Report all lines in the records that hold the string "point".

Change detection outputs:
Segment Open

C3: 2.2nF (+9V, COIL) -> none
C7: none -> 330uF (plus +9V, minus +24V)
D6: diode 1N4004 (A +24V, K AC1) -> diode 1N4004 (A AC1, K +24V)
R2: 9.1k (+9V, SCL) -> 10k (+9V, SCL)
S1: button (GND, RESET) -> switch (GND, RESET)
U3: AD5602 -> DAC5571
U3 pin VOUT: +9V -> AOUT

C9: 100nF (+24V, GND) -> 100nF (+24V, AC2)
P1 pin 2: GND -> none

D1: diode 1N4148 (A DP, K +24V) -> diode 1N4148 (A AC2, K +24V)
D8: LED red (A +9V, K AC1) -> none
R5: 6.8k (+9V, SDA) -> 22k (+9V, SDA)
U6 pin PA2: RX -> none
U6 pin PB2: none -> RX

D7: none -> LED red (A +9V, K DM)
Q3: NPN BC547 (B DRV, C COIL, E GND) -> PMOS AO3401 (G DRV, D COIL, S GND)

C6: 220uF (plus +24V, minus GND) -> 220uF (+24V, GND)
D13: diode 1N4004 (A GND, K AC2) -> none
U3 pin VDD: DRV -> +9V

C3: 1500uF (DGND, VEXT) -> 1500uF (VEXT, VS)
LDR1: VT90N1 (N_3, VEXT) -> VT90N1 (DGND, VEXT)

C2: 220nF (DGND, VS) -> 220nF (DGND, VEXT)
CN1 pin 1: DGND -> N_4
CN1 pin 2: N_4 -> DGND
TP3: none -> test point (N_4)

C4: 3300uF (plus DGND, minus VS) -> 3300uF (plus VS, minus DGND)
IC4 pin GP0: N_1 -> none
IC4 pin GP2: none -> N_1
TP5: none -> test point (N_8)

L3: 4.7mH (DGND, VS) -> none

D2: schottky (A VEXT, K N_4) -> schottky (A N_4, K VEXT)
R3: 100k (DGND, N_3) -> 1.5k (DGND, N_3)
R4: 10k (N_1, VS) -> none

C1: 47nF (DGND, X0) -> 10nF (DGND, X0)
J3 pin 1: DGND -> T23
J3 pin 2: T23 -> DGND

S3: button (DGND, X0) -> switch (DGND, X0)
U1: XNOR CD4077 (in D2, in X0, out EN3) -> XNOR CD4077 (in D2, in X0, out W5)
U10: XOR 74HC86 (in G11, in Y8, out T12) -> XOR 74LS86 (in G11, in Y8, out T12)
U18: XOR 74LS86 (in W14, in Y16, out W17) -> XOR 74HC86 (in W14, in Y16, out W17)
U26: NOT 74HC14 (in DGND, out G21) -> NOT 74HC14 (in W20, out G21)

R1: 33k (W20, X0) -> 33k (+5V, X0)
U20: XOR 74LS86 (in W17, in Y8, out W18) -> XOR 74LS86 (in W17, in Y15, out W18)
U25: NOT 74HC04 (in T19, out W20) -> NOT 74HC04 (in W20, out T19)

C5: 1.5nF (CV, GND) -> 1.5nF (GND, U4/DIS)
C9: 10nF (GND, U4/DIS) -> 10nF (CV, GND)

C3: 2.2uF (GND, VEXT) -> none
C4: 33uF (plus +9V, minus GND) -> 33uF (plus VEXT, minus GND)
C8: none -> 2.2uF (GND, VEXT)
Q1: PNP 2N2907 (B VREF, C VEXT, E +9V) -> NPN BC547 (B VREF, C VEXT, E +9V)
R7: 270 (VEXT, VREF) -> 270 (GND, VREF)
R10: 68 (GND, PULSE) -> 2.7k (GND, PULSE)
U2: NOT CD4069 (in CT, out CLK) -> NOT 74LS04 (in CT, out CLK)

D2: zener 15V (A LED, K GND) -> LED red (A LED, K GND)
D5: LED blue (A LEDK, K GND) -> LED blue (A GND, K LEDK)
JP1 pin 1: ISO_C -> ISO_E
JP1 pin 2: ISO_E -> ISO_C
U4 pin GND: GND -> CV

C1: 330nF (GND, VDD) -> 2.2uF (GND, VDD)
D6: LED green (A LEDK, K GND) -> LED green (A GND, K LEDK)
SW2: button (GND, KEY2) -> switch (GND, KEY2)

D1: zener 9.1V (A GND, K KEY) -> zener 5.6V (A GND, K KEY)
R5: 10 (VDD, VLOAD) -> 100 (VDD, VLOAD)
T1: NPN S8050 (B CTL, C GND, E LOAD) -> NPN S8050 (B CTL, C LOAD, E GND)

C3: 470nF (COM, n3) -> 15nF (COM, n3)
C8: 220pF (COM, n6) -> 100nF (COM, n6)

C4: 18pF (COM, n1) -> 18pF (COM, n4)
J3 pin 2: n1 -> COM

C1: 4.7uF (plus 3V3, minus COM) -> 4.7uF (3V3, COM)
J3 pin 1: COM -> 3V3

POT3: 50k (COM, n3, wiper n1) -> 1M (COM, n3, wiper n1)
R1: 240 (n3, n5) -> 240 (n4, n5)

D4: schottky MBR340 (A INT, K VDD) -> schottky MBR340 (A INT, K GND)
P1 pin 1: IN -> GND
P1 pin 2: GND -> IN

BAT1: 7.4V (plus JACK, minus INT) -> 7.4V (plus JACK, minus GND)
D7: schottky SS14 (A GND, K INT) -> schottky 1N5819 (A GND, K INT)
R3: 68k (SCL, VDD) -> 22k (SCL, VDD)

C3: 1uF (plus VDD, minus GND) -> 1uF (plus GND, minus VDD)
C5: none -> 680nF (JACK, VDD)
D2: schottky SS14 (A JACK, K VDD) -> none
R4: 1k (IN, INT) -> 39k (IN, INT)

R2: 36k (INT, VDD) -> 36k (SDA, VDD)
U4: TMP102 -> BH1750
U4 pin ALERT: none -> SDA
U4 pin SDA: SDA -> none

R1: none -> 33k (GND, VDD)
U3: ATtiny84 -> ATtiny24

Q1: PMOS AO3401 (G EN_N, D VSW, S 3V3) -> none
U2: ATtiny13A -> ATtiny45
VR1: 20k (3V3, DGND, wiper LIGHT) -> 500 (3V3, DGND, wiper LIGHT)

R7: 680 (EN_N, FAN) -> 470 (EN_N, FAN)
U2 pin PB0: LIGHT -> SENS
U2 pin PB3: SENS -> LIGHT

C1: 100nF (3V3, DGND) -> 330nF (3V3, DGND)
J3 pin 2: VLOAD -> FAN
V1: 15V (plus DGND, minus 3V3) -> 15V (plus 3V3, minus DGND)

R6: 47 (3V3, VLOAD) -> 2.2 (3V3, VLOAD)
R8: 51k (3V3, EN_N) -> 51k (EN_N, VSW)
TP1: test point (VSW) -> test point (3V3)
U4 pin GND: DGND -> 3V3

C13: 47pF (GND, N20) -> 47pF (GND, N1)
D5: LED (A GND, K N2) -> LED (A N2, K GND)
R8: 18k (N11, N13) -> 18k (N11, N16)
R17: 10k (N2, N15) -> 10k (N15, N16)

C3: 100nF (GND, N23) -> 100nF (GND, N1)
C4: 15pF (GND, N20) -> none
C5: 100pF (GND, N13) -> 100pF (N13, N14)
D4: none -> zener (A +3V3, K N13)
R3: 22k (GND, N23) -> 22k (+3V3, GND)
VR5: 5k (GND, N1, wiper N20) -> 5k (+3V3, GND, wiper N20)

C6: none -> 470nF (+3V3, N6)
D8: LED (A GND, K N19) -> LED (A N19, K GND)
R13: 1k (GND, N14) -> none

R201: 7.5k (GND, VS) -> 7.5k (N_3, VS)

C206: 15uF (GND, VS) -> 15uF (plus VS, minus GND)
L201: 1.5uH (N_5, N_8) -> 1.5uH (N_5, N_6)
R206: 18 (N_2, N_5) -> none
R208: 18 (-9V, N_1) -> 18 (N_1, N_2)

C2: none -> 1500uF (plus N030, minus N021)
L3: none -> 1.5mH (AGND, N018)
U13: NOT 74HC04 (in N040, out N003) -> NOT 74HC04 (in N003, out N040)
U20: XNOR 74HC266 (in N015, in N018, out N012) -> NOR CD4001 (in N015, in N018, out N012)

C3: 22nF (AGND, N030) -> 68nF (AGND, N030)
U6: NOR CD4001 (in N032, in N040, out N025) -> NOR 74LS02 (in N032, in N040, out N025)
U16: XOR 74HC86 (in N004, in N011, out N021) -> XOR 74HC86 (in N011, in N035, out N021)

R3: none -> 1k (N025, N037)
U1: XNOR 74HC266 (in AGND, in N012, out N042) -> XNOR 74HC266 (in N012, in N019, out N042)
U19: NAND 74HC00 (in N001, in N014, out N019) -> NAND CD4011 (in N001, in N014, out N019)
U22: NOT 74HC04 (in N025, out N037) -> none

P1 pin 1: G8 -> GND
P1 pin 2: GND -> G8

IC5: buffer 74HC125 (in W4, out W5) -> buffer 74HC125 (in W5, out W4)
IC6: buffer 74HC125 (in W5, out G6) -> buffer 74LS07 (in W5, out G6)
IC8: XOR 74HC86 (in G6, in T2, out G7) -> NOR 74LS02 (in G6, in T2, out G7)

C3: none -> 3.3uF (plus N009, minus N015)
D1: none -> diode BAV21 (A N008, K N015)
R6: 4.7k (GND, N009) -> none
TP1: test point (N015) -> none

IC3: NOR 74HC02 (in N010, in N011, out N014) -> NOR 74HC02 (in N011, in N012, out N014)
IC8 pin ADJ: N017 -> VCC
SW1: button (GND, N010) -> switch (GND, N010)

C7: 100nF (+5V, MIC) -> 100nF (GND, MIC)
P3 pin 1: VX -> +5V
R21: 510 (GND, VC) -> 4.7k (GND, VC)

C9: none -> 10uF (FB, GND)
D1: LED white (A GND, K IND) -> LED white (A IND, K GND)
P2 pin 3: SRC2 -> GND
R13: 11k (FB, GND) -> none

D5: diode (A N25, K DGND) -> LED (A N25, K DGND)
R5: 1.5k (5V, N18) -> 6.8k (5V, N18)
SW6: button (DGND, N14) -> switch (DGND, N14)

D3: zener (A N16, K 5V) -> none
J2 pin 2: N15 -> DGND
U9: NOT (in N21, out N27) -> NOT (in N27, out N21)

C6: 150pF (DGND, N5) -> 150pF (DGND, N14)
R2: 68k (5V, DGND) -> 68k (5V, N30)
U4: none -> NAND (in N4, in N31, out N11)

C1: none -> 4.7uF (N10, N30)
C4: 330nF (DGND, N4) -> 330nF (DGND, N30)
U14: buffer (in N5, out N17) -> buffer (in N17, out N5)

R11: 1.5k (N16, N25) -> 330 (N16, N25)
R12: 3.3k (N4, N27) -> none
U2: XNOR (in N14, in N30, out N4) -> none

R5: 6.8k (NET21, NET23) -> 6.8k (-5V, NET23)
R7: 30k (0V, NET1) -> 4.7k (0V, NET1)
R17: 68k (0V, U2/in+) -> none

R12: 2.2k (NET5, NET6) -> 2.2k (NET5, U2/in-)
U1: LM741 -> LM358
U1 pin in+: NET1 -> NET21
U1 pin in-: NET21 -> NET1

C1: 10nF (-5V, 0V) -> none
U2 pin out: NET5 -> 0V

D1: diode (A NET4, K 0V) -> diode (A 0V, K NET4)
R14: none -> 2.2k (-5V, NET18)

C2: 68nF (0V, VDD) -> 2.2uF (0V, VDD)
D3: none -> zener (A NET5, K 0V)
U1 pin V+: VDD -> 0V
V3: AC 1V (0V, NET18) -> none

Segment Closed

» **EXERCISE RESULT**
TP3: none -> test point (N_4)
TP5: none -> test point (N_8)
TP1: test point (VSW) -> test point (3V3)
TP1: test point (N015) -> none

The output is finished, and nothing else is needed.